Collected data
+ + +
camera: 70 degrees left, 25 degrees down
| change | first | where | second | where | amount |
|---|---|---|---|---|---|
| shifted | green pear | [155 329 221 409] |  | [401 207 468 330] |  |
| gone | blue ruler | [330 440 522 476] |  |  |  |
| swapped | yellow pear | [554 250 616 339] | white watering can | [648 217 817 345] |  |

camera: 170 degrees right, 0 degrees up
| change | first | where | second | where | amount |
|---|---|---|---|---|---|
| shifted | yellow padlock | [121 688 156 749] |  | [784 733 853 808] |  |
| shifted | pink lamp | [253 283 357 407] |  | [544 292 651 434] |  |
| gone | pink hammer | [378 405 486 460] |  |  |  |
+ + +
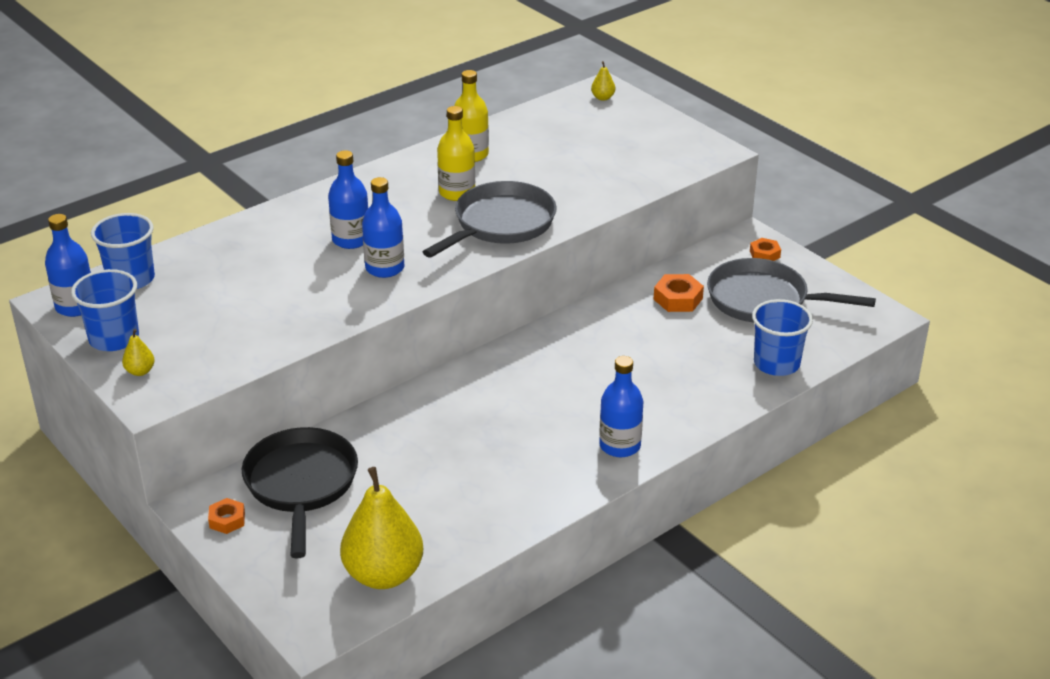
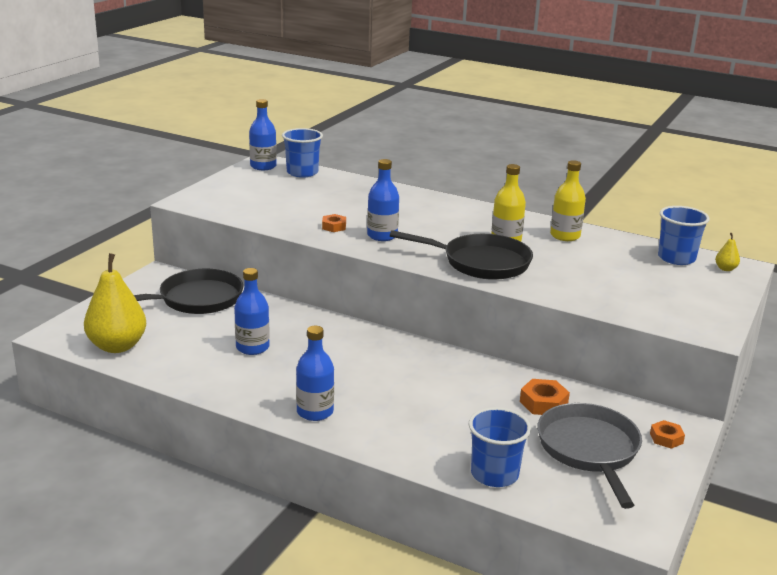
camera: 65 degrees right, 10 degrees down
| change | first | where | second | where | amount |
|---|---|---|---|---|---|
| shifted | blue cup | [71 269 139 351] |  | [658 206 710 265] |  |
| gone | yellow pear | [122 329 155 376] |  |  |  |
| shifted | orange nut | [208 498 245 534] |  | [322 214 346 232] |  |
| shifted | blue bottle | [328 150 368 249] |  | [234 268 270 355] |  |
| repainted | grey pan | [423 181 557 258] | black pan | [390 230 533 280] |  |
+ + +
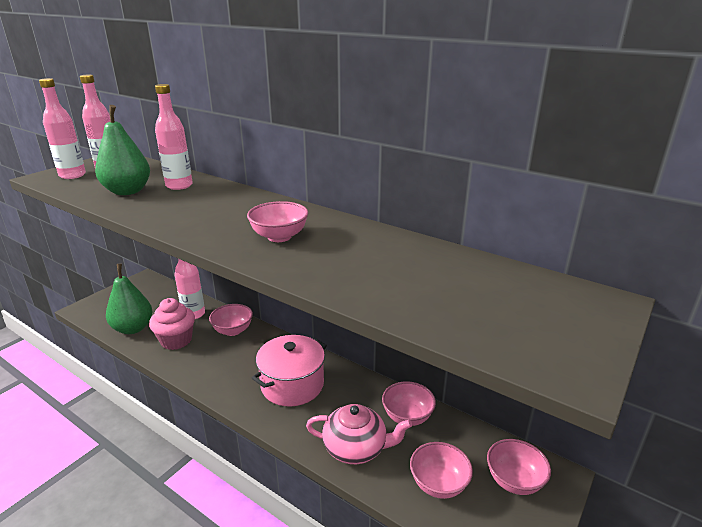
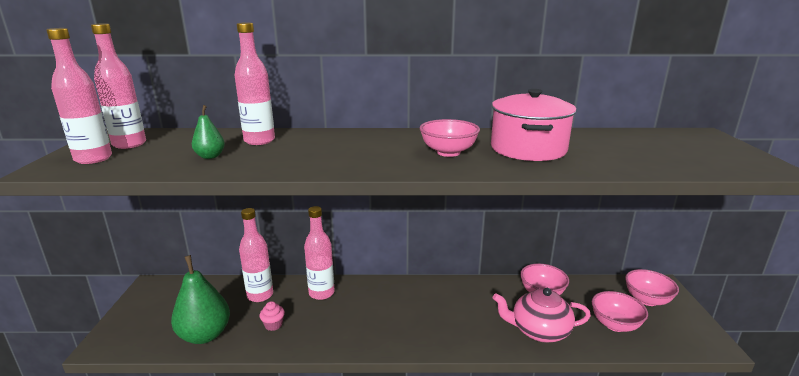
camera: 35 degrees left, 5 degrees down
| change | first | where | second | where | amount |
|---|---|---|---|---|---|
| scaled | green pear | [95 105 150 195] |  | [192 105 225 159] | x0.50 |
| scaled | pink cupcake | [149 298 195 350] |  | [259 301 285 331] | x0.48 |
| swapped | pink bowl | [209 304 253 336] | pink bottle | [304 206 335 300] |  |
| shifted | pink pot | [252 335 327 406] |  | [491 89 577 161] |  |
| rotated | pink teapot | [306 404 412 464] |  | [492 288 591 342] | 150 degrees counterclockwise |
+ + +
What the task requires> Both the line containing "camera: 70 degrees left, 25 degrees down" and the line containing "gone | blue" belong in the answer. Print them and every line above that falls between them exactly, and no others.

Response to this task>
camera: 70 degrees left, 25 degrees down
| change | first | where | second | where | amount |
|---|---|---|---|---|---|
| shifted | green pear | [155 329 221 409] |  | [401 207 468 330] |  |
| gone | blue ruler | [330 440 522 476] |  |  |  |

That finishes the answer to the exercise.